┌─ Supplied records
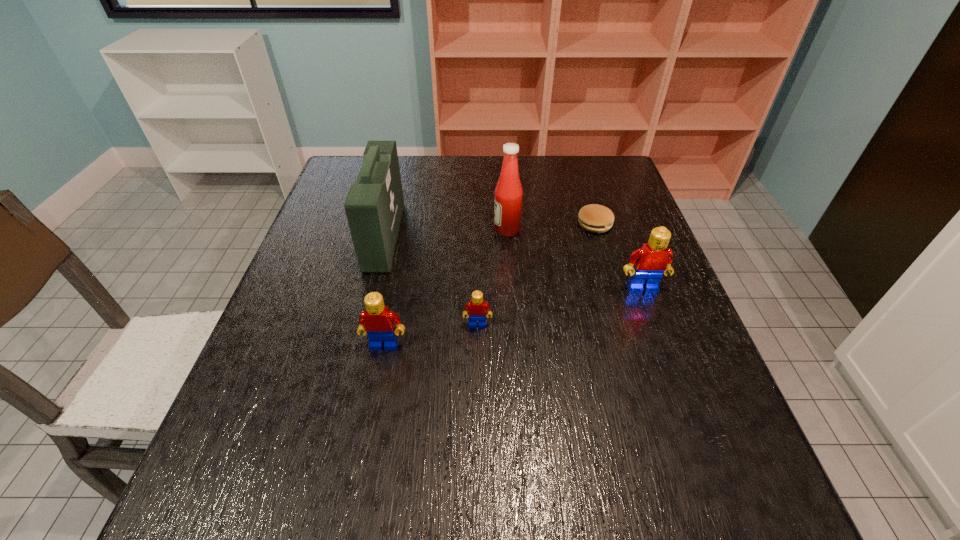
Identify the location of spot to insert another Lego for uniform distribution. click(564, 306).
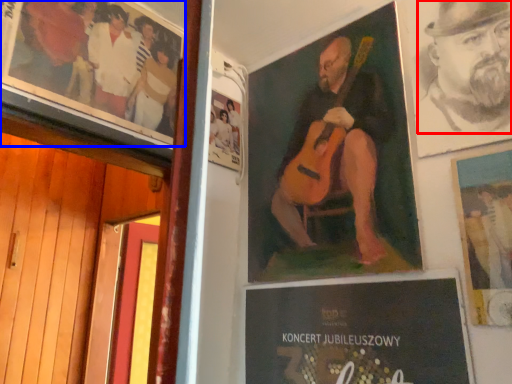
Question: Which object is further to the camera taking this photo, person (highlighted by a red box) or poster (highlighted by a blue box)?

Choices:
 (A) person
 (B) poster

Answer: (B)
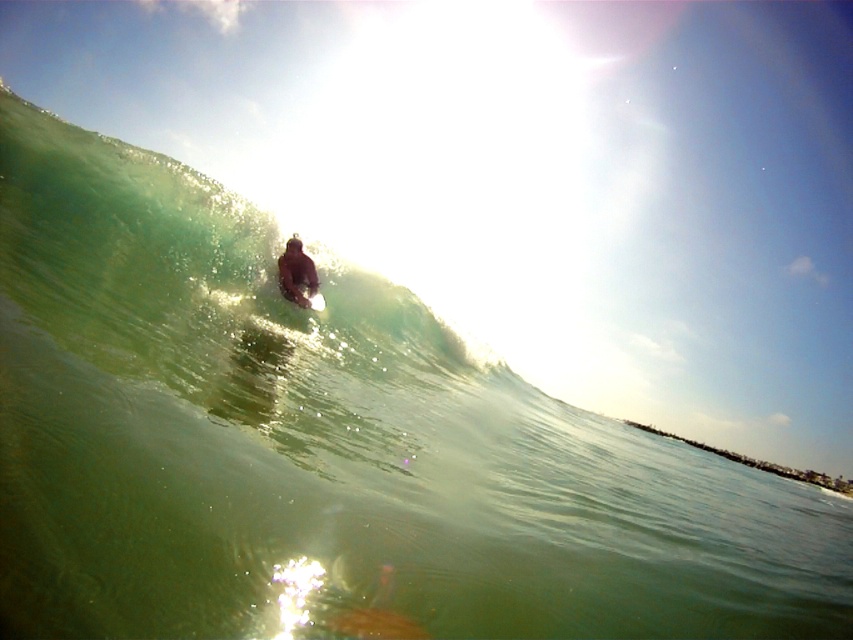
Question: Which point is closer to the camera?

Choices:
 (A) white foam surfboard at center
 (B) smooth white surfboard at center
 (C) brown wetsuit at center

Answer: (C)

Question: From the image, what is the correct spatial relationship of brown wetsuit at center in relation to smooth white surfboard at center?

Choices:
 (A) above
 (B) below

Answer: (A)

Question: Which point is farther to the camera?

Choices:
 (A) smooth white surfboard at center
 (B) white foam surfboard at center
 (C) brown wetsuit at center

Answer: (A)

Question: Does brown wetsuit at center have a lesser width compared to white foam surfboard at center?

Choices:
 (A) no
 (B) yes

Answer: (A)

Question: Among these points, which one is farthest from the camera?

Choices:
 (A) (315, 300)
 (B) (291, 282)

Answer: (A)

Question: Does brown wetsuit at center have a lesser width compared to white foam surfboard at center?

Choices:
 (A) yes
 (B) no

Answer: (B)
└─
* **Instruction**
Write these lines out again word for word, leaving out the pictures.

* **Answer for this exercise**
Identify the location of spot to insert another Lego for uniform distribution. click(564, 306).
Question: Which object is further to the camera taking this photo, person (highlighted by a red box) or poster (highlighted by a blue box)?

Choices:
 (A) person
 (B) poster

Answer: (B)
Question: Which point is closer to the camera?

Choices:
 (A) white foam surfboard at center
 (B) smooth white surfboard at center
 (C) brown wetsuit at center

Answer: (C)

Question: From the image, what is the correct spatial relationship of brown wetsuit at center in relation to smooth white surfboard at center?

Choices:
 (A) above
 (B) below

Answer: (A)

Question: Which point is farther to the camera?

Choices:
 (A) smooth white surfboard at center
 (B) white foam surfboard at center
 (C) brown wetsuit at center

Answer: (A)

Question: Does brown wetsuit at center have a lesser width compared to white foam surfboard at center?

Choices:
 (A) no
 (B) yes

Answer: (A)

Question: Among these points, which one is farthest from the camera?

Choices:
 (A) (315, 300)
 (B) (291, 282)

Answer: (A)

Question: Does brown wetsuit at center have a lesser width compared to white foam surfboard at center?

Choices:
 (A) yes
 (B) no

Answer: (B)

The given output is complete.